Work to be completed:
Transcribe, leaving out every picture, the lines that run from the start of the listing below through the line with "180 430 201)".

Records for the exercise:
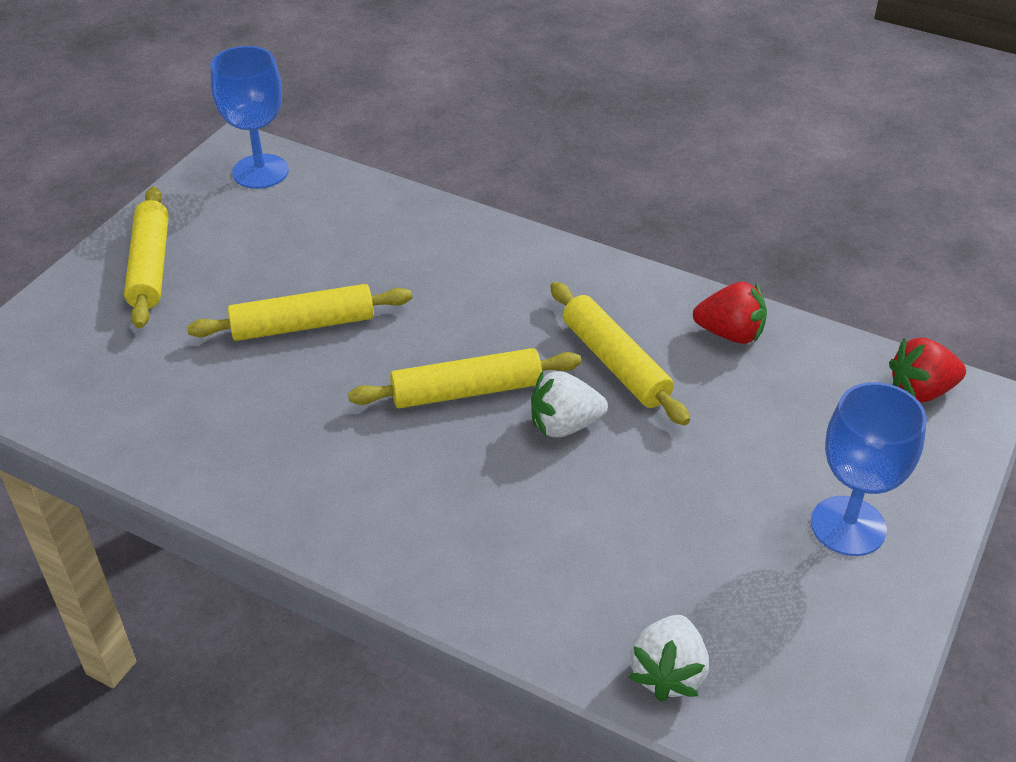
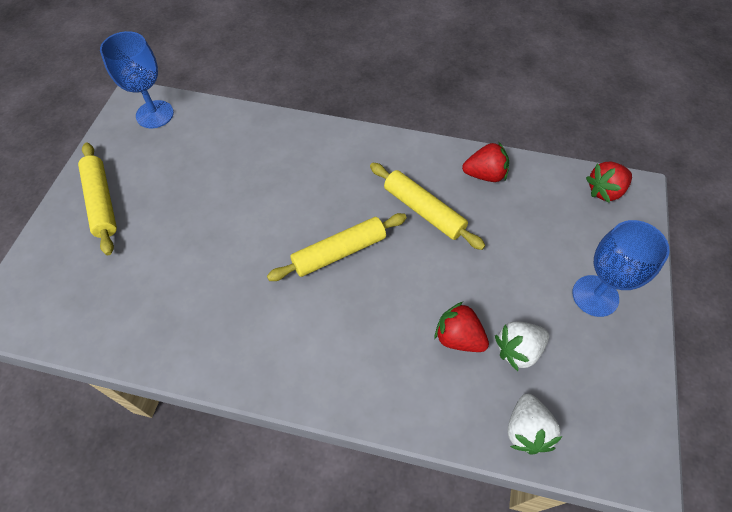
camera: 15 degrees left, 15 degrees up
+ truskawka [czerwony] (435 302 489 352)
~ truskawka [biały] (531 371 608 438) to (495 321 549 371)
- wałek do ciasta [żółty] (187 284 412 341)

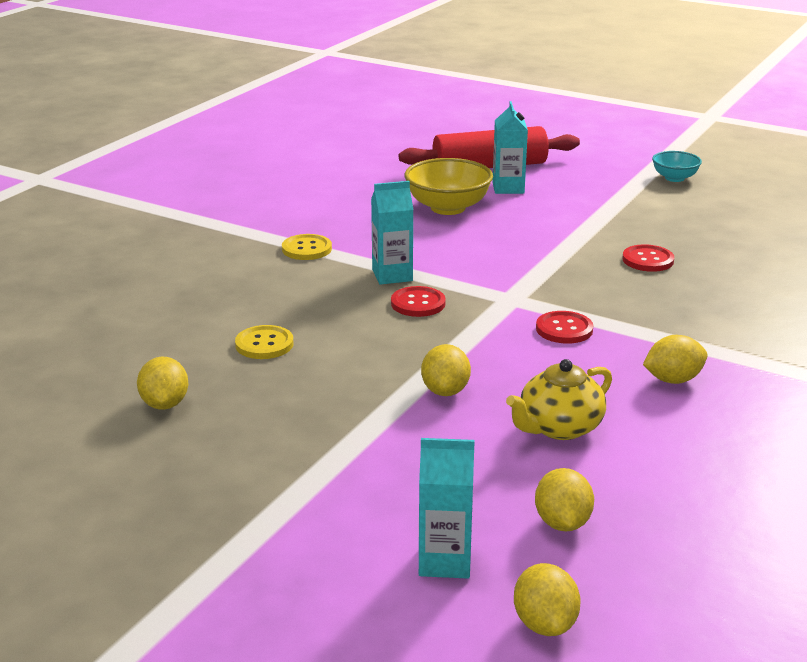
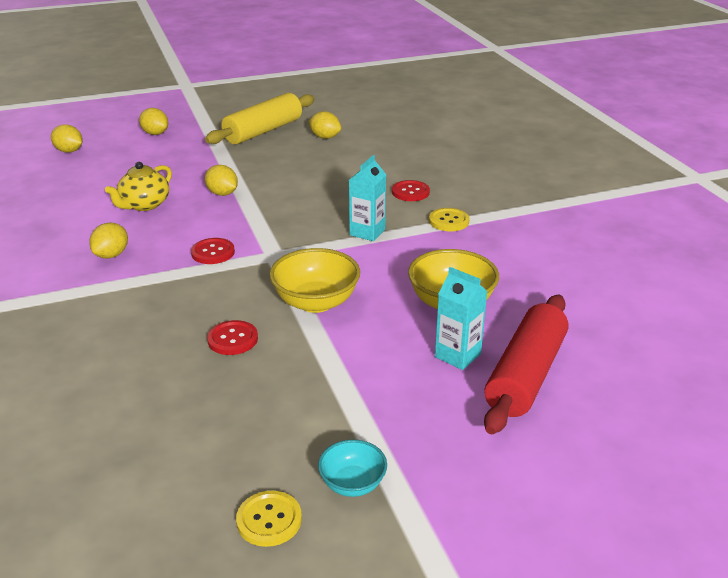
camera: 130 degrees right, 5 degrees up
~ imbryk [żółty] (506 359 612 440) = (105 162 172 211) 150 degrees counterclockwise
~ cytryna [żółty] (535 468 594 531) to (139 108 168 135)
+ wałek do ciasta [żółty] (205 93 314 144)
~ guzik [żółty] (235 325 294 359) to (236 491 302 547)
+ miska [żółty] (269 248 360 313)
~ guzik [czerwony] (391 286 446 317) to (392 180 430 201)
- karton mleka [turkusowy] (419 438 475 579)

Output of the exercise:
camera: 15 degrees left, 15 degrees up
+ truskawka [czerwony] (435 302 489 352)
~ truskawka [biały] (531 371 608 438) to (495 321 549 371)
- wałek do ciasta [żółty] (187 284 412 341)

camera: 130 degrees right, 5 degrees up
~ imbryk [żółty] (506 359 612 440) = (105 162 172 211) 150 degrees counterclockwise
~ cytryna [żółty] (535 468 594 531) to (139 108 168 135)
+ wałek do ciasta [żółty] (205 93 314 144)
~ guzik [żółty] (235 325 294 359) to (236 491 302 547)
+ miska [żółty] (269 248 360 313)
~ guzik [czerwony] (391 286 446 317) to (392 180 430 201)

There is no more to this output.